Segment Open
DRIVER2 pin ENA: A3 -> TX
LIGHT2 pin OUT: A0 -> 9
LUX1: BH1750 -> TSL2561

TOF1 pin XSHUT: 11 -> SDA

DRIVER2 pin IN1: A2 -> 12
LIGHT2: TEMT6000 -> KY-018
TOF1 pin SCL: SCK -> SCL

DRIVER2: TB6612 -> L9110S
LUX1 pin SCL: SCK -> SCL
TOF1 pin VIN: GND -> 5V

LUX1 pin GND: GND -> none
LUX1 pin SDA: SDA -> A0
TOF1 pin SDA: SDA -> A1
Segment Closed
Segment Open
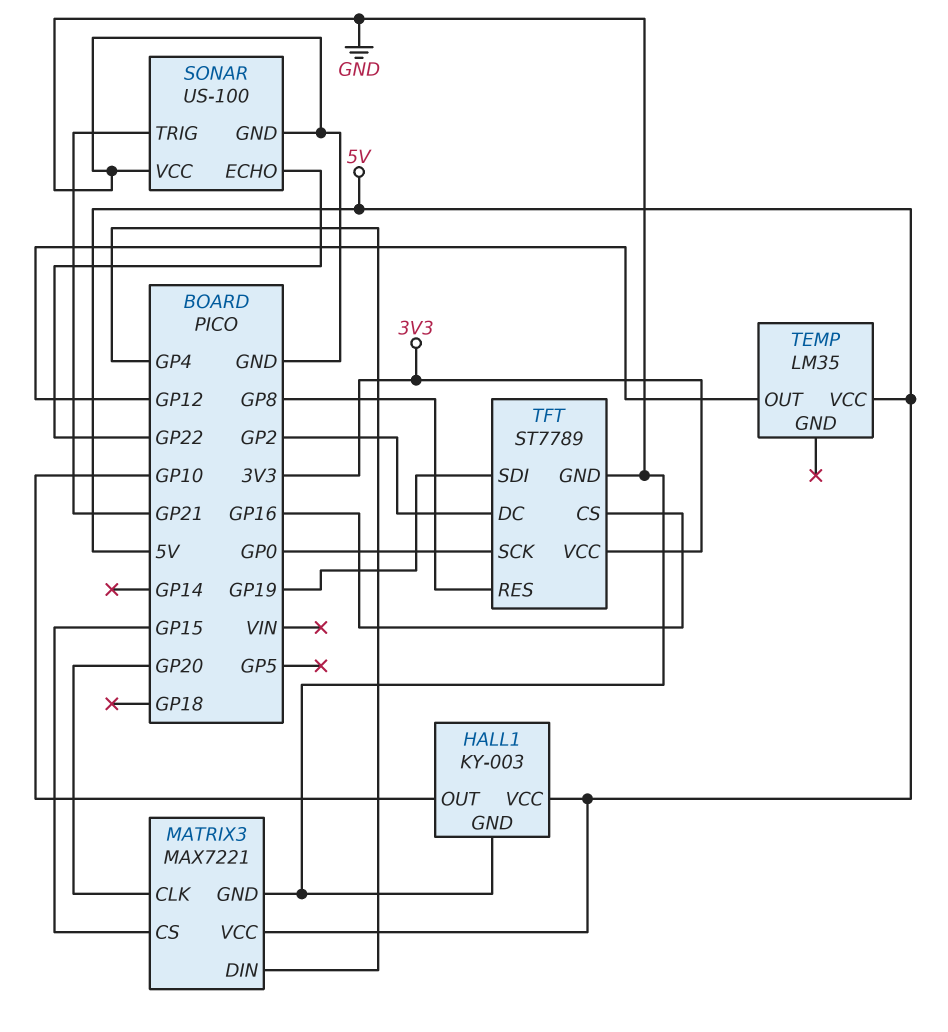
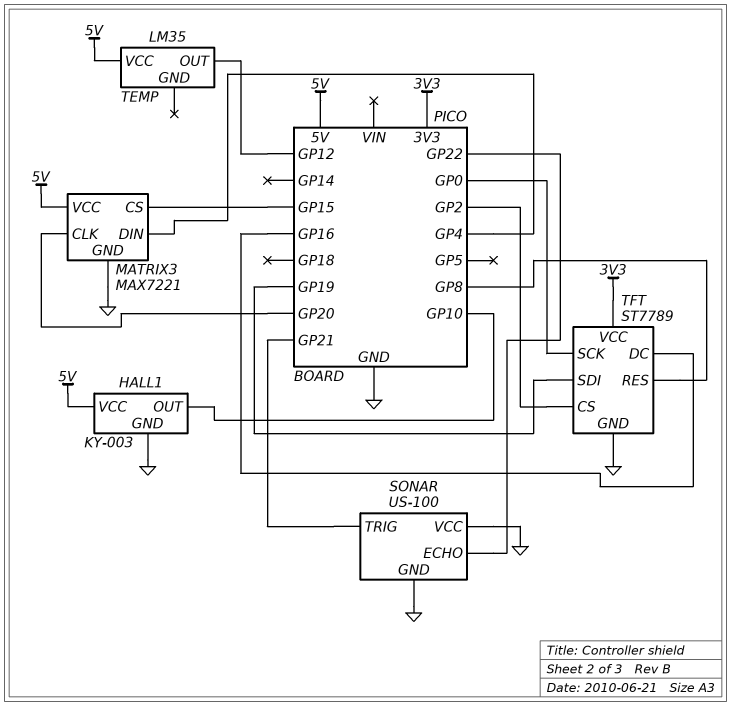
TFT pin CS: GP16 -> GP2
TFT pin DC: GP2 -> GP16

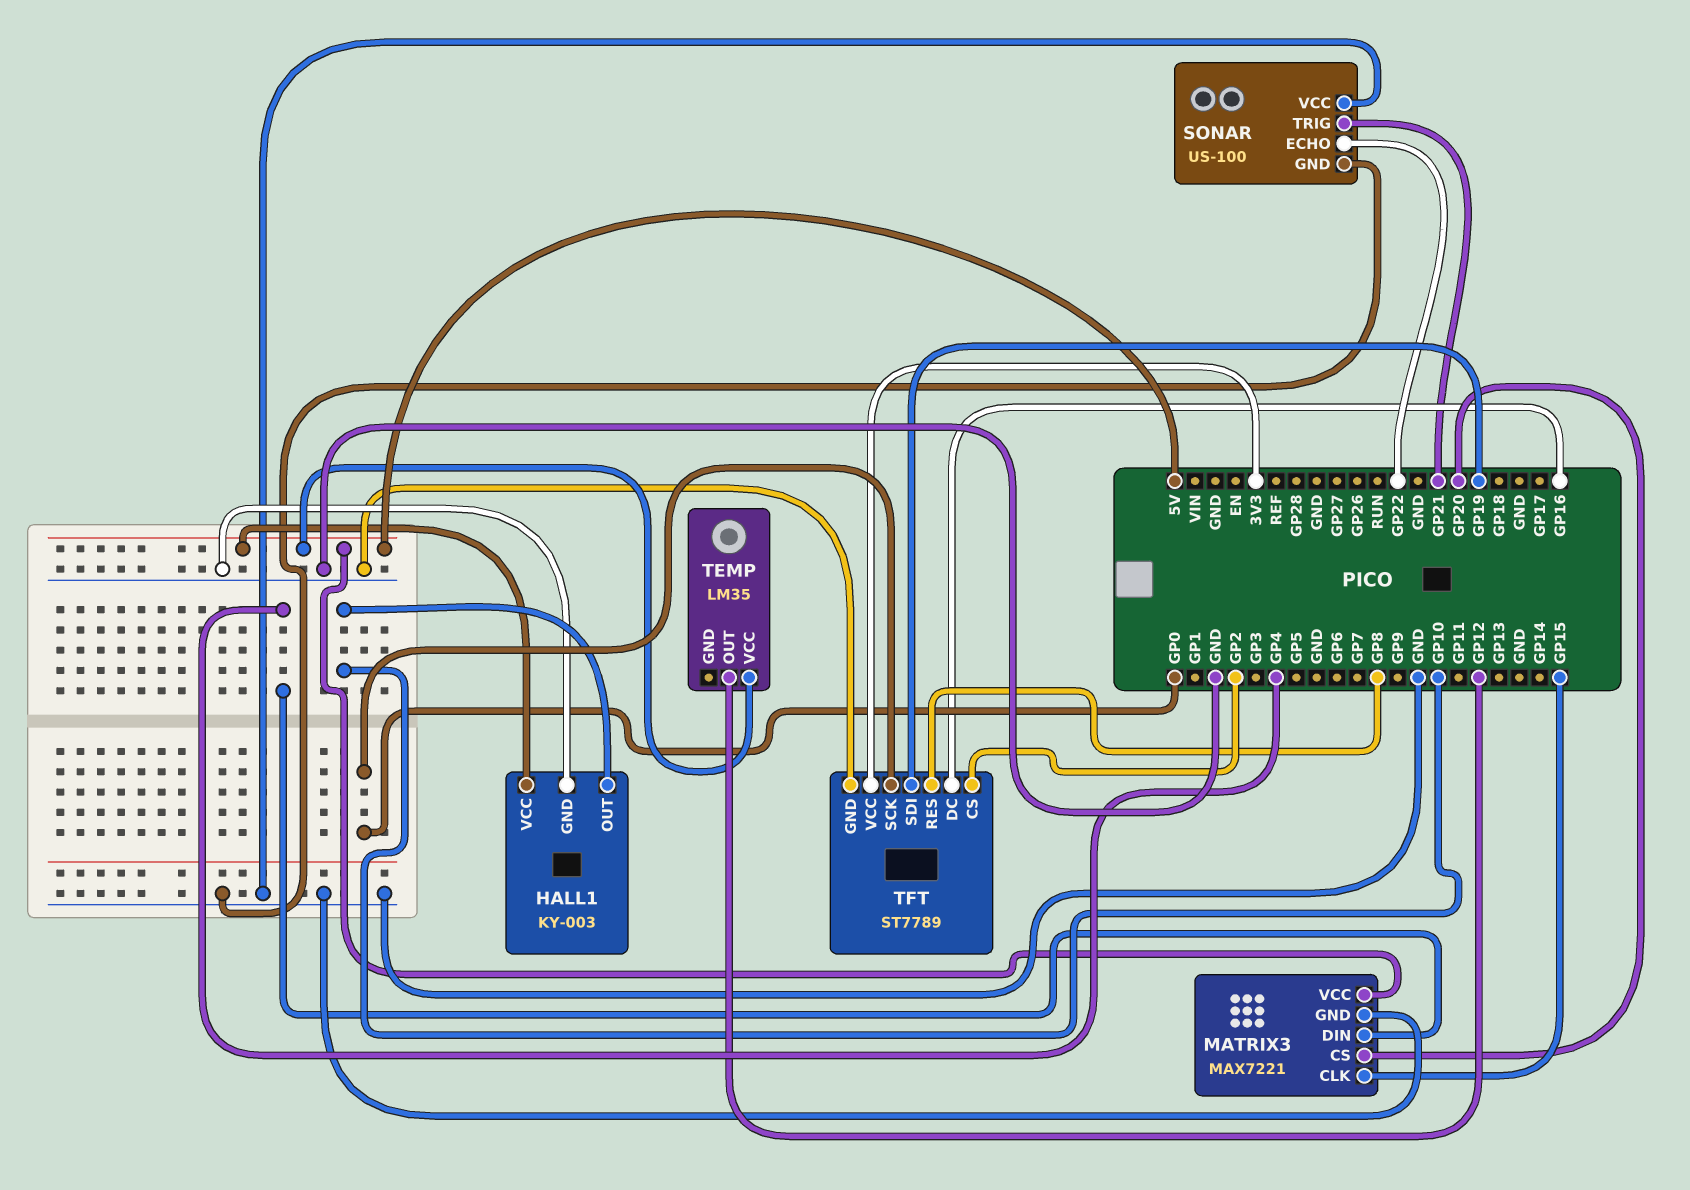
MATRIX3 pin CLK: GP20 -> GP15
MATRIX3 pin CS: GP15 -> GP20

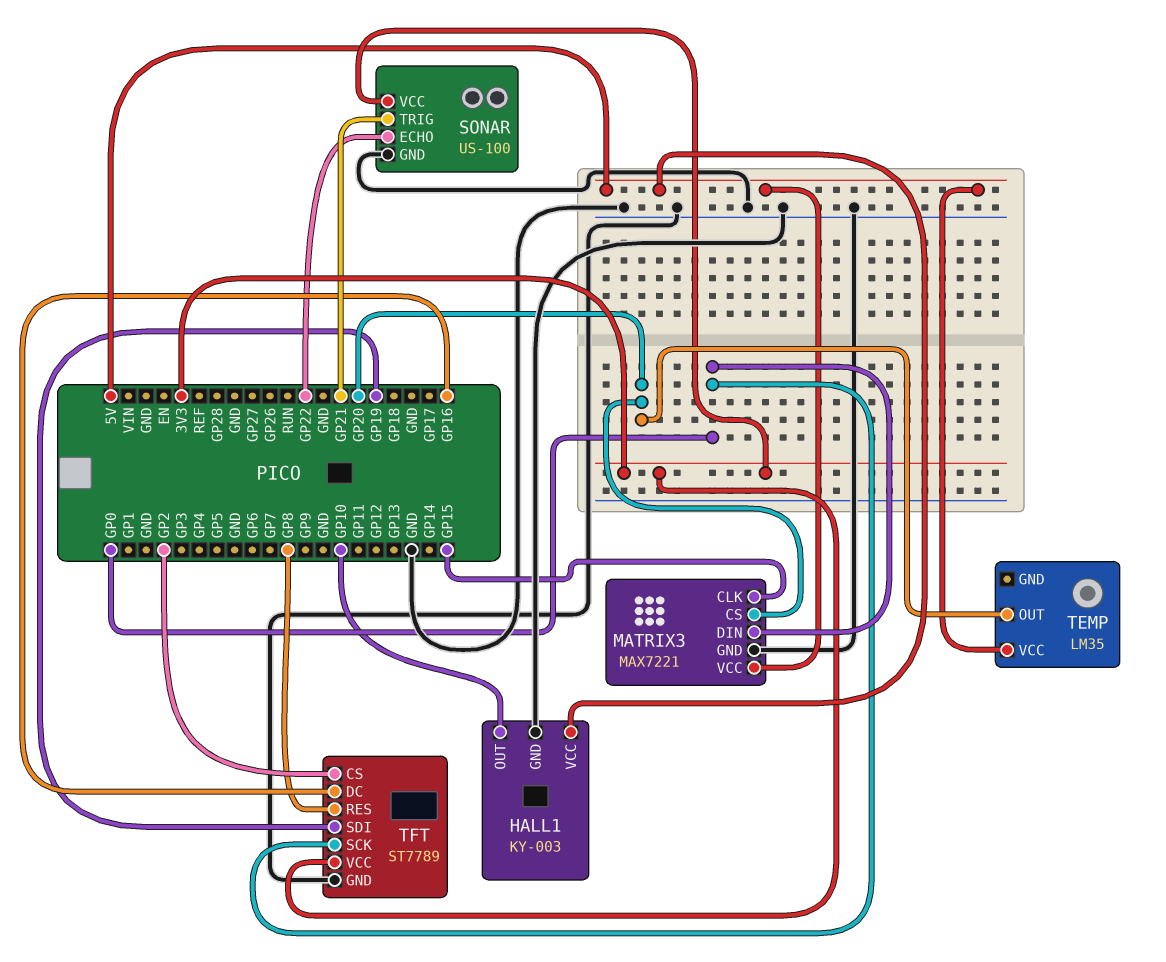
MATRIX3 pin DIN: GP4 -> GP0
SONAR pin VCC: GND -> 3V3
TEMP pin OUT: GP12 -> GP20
Segment Closed
Segment Open
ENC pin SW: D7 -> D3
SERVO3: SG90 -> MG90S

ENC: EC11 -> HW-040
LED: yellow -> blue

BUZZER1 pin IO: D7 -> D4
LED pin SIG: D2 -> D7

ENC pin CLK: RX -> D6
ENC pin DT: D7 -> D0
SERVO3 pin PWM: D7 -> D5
Segment Closed
_ACTIVITY:_ Return, exactly as they stand, the lines above from the one with "MATRIX3 pin CLK: GP20 -> GP15" to the one with "TEMP pin OUT: GP12 -> GP20", omitting any pictures among them.

_WORKED SOLUTION:_
MATRIX3 pin CLK: GP20 -> GP15
MATRIX3 pin CS: GP15 -> GP20

MATRIX3 pin DIN: GP4 -> GP0
SONAR pin VCC: GND -> 3V3
TEMP pin OUT: GP12 -> GP20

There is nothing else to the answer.